• [THE DATA]
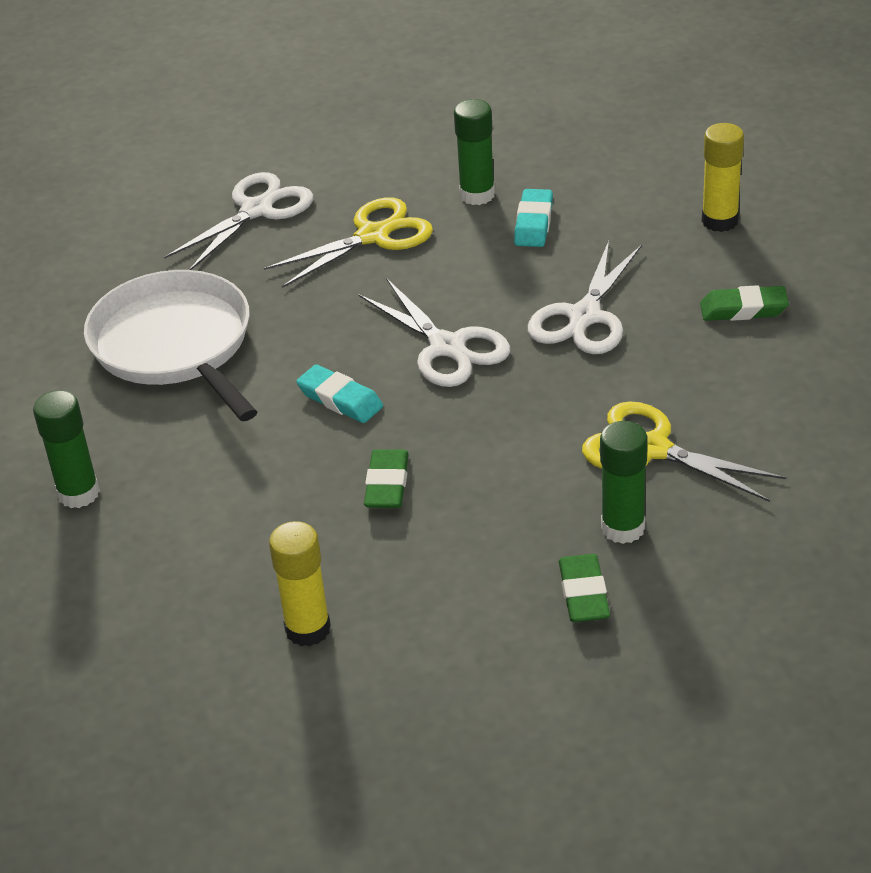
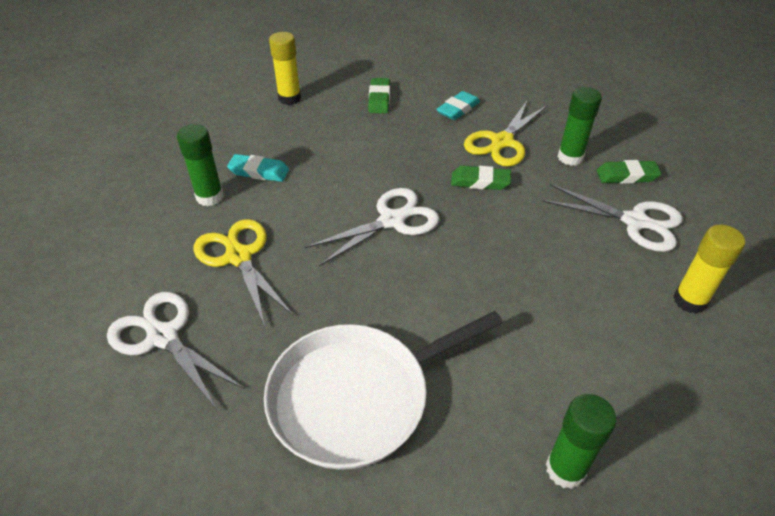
camera: 90 degrees left, 5 degrees up
(340, 399) = (445, 280): turquoise eraser -> turquoise eraser (458, 109)
(387, 484) = (539, 256): green eraser -> green eraser (480, 182)
(584, 316) = (371, 157): white scissors -> white scissors (634, 221)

• [WORK ORDER] From where "(387, 484) = (539, 256): green" appears to the last line of the listing above, please write out every line exactly; leave out the rest.

• [EXERCISE ANSWER]
(387, 484) = (539, 256): green eraser -> green eraser (480, 182)
(584, 316) = (371, 157): white scissors -> white scissors (634, 221)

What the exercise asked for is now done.